[RECORDS FOR THE TASK Boundary: Start]

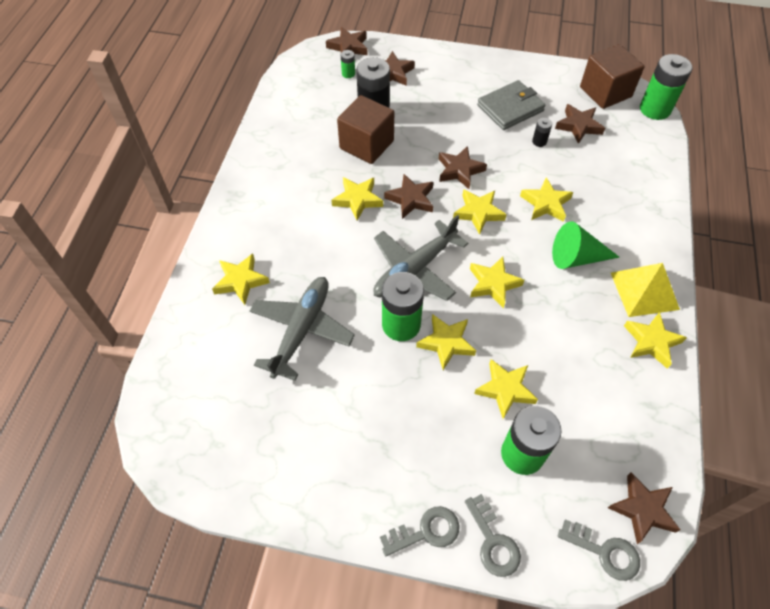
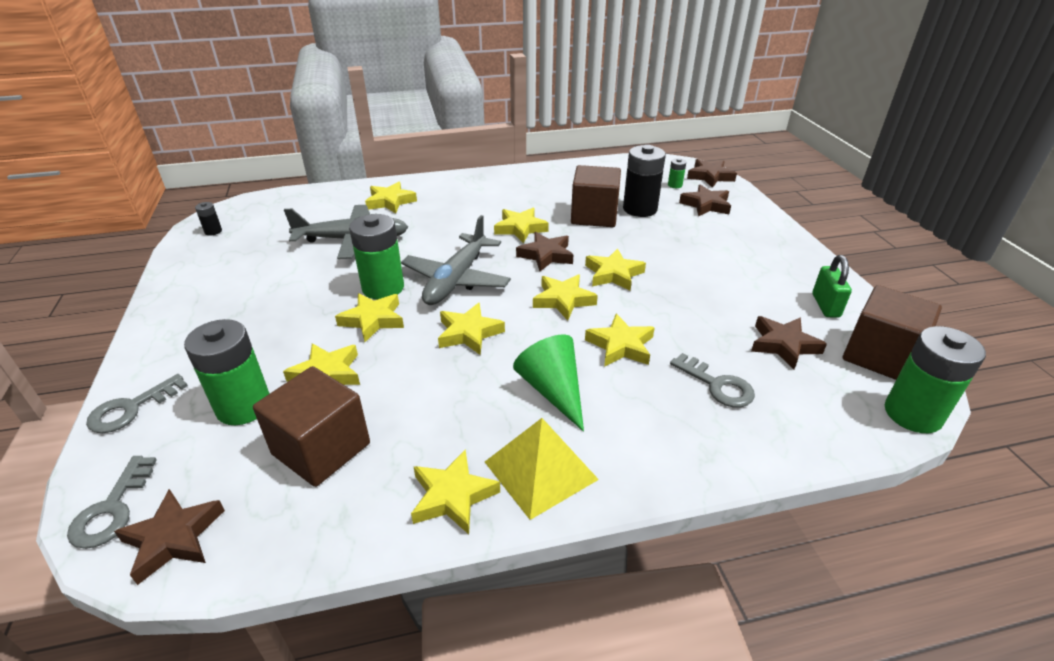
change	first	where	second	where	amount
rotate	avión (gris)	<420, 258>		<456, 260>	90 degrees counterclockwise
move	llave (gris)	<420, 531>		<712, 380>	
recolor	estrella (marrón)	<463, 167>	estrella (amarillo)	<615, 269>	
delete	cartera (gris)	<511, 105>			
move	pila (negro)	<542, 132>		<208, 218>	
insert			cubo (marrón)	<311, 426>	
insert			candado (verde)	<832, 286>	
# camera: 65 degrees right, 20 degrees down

[RECORDS FOR THE TASK Boundary: End]

## BRIEF
In the data, how many lines hold the word "degrees"? State that number alone.

## TASK OUTPUT
2